(Dataset items)
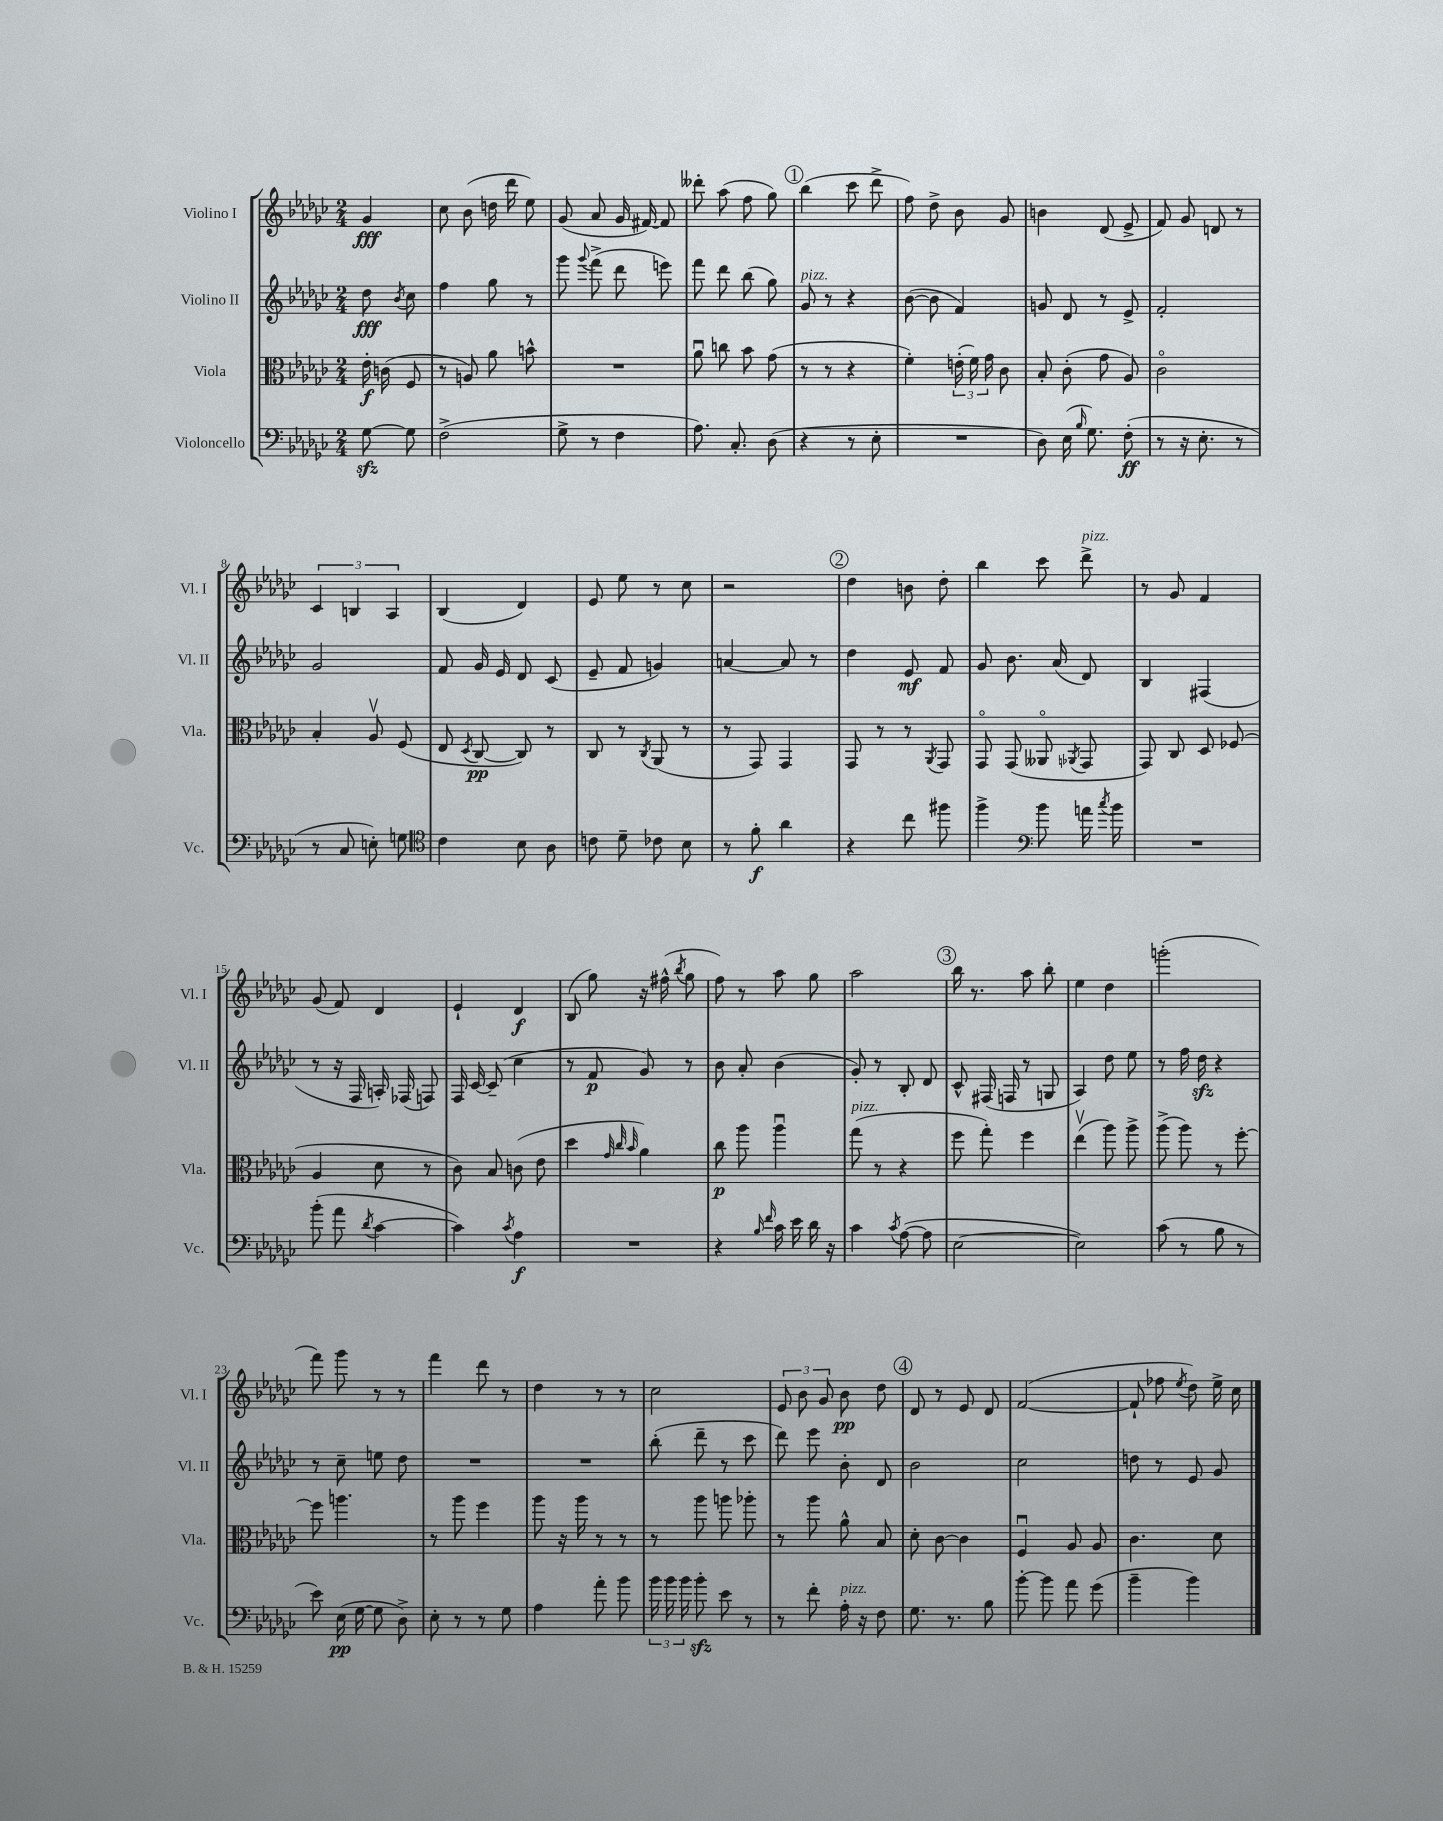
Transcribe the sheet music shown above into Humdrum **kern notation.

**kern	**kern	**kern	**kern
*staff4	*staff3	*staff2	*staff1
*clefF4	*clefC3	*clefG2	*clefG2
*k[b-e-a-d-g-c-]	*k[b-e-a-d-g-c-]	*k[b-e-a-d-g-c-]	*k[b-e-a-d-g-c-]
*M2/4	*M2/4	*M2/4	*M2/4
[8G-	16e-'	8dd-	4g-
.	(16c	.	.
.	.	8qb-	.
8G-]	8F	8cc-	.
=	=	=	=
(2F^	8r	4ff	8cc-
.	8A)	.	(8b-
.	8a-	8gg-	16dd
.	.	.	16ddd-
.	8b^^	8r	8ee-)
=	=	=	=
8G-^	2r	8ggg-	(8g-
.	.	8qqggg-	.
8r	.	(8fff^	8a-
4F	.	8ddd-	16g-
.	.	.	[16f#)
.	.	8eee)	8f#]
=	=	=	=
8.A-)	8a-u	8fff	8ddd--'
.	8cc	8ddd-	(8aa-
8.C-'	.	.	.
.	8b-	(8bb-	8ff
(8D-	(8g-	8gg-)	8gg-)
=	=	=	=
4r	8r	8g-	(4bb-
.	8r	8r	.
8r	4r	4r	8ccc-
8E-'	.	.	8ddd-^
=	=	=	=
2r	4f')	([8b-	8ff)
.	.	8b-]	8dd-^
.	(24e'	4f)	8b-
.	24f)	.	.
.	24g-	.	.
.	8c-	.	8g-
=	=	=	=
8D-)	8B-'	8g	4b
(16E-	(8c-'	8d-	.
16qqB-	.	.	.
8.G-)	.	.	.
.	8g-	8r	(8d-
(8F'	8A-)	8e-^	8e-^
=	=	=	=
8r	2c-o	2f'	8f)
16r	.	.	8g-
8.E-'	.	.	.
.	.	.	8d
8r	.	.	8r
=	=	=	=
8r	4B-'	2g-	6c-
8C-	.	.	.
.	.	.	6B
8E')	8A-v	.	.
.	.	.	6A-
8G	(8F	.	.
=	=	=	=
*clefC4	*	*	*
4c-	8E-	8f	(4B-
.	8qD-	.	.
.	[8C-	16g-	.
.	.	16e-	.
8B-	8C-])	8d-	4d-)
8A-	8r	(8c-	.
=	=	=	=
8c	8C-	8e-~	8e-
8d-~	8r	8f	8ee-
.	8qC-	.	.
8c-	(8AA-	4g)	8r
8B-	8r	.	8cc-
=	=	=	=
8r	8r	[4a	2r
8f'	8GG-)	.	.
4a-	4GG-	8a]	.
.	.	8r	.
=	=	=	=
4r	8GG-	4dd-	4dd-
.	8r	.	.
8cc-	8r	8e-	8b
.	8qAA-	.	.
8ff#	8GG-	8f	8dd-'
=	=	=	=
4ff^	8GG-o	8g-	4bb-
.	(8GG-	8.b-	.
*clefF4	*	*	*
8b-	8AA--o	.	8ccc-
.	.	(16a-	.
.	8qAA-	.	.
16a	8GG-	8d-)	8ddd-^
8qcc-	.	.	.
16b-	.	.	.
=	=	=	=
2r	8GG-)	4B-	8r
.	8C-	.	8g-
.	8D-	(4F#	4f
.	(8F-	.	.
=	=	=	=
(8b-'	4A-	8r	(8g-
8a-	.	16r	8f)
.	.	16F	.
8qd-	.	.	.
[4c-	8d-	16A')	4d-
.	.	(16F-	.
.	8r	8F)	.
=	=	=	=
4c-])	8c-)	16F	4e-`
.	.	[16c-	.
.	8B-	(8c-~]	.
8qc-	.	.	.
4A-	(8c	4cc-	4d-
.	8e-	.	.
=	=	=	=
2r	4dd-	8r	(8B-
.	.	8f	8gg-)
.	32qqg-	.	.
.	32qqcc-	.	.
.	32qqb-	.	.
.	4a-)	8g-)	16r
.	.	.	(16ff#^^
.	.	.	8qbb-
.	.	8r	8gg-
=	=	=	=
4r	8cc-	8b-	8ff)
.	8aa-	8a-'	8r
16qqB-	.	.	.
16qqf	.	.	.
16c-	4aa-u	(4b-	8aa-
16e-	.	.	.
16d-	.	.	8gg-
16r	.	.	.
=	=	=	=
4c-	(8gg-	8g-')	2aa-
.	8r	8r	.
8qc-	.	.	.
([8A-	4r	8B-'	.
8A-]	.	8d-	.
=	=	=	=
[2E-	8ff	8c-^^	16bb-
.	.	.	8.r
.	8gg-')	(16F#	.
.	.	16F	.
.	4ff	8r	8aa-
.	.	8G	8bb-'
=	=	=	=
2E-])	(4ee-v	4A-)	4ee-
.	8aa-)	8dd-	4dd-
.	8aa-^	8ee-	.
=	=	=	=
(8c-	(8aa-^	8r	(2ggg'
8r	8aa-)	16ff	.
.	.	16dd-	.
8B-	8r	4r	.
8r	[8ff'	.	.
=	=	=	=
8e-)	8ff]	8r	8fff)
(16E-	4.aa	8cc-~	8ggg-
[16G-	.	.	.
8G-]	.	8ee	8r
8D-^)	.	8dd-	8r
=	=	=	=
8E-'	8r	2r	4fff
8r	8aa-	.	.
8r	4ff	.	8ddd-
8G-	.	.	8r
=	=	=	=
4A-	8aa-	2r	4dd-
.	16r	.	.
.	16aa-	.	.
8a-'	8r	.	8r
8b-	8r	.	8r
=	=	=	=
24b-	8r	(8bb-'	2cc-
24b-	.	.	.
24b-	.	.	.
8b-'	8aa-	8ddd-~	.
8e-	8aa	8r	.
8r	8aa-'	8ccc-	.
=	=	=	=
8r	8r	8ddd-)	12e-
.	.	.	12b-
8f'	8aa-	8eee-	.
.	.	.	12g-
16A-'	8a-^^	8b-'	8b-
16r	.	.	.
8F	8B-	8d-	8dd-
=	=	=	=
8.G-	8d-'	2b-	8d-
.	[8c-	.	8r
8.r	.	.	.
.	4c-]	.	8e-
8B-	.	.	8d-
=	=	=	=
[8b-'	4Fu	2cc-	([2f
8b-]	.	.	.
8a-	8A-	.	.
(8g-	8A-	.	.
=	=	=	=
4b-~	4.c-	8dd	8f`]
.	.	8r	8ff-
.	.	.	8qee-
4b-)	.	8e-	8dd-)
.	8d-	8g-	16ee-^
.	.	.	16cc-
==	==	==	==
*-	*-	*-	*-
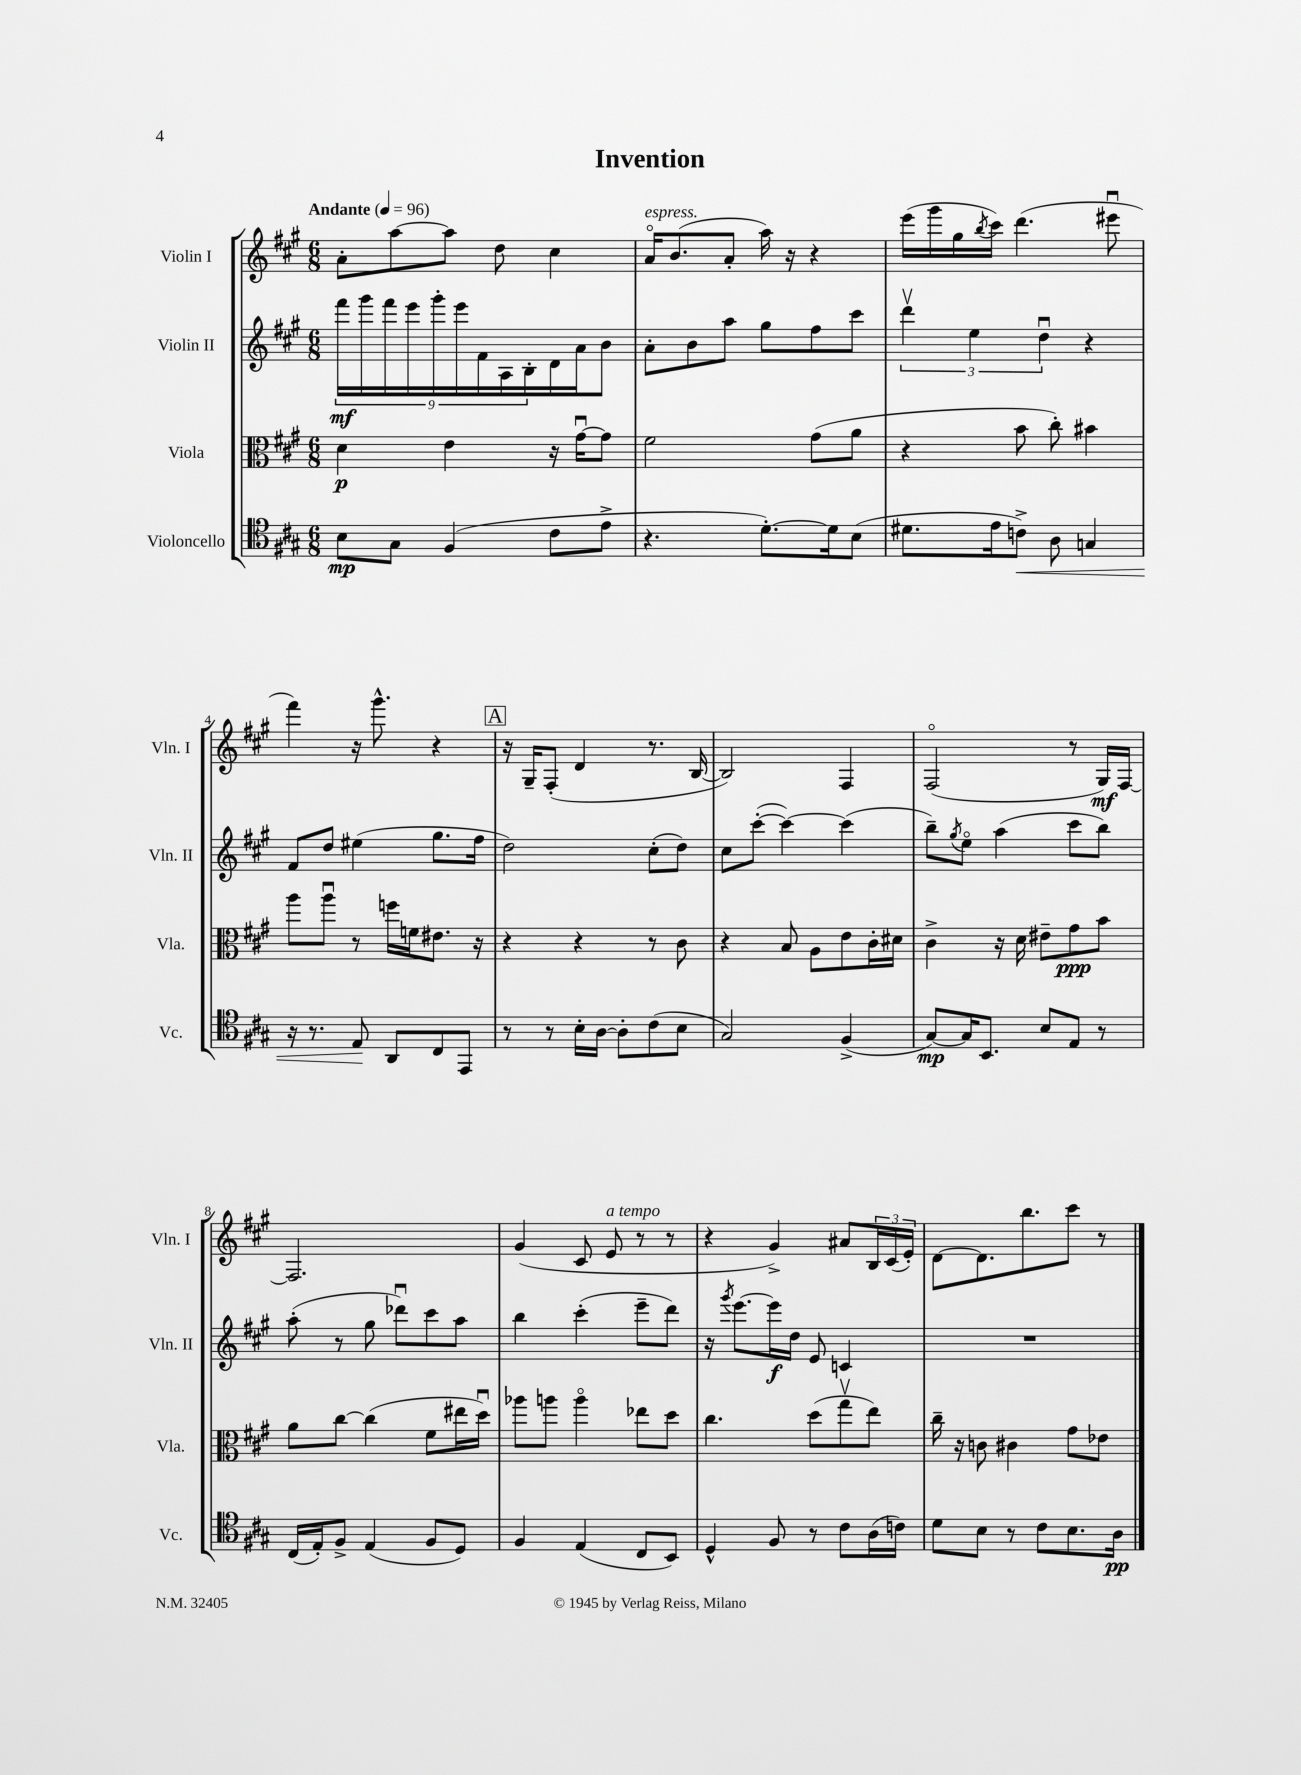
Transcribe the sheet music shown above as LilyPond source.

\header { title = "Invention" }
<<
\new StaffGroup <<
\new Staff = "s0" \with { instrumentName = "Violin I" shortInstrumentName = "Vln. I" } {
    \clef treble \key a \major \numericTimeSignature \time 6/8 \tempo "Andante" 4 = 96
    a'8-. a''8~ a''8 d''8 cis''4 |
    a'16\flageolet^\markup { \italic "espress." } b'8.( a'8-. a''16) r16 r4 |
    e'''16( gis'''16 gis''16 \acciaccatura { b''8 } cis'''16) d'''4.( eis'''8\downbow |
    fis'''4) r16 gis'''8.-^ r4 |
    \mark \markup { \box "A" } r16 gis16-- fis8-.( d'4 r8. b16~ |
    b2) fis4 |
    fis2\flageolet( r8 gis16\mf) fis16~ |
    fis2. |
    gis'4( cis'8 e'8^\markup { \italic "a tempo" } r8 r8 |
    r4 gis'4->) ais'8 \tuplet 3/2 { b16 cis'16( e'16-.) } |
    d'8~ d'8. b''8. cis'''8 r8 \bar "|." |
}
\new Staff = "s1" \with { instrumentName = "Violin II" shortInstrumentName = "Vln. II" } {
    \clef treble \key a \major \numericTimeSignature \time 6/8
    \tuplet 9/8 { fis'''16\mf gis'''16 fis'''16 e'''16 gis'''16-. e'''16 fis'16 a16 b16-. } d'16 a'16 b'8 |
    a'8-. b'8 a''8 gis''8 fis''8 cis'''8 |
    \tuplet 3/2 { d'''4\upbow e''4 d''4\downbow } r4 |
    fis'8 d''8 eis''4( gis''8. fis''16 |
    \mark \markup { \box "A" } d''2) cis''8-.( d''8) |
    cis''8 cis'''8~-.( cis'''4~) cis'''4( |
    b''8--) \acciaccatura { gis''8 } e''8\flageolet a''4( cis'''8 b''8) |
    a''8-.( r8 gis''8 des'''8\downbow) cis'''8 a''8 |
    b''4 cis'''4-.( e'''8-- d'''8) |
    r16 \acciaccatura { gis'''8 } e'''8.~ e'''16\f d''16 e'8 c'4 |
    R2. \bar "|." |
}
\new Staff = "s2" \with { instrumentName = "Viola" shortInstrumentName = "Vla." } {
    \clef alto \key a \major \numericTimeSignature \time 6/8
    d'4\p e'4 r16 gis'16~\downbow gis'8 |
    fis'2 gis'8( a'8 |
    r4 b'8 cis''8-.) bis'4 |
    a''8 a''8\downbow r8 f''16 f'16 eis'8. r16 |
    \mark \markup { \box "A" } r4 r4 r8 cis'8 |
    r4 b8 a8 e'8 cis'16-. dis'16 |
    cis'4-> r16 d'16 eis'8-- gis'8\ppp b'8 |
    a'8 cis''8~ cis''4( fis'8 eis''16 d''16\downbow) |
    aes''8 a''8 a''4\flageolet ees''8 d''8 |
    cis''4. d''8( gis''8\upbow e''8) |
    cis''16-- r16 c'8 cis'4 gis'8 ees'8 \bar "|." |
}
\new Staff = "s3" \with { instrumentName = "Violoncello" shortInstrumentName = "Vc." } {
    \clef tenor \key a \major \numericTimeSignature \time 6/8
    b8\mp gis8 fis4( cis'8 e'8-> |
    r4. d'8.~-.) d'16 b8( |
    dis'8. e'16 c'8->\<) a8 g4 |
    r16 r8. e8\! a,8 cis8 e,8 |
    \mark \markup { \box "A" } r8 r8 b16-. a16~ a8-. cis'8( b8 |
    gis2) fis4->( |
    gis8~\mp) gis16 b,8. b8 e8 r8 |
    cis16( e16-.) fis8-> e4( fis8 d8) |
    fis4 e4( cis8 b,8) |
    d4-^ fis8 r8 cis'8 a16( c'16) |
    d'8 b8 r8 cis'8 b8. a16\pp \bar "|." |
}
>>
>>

* Directions for this task: Extract every line from the preceding lines that contains the string "above".

* Result of the task:
Transcribe the sheet music shown above into Humdrum **kern notation.
Transcribe the sheet music shown above as LilyPond source.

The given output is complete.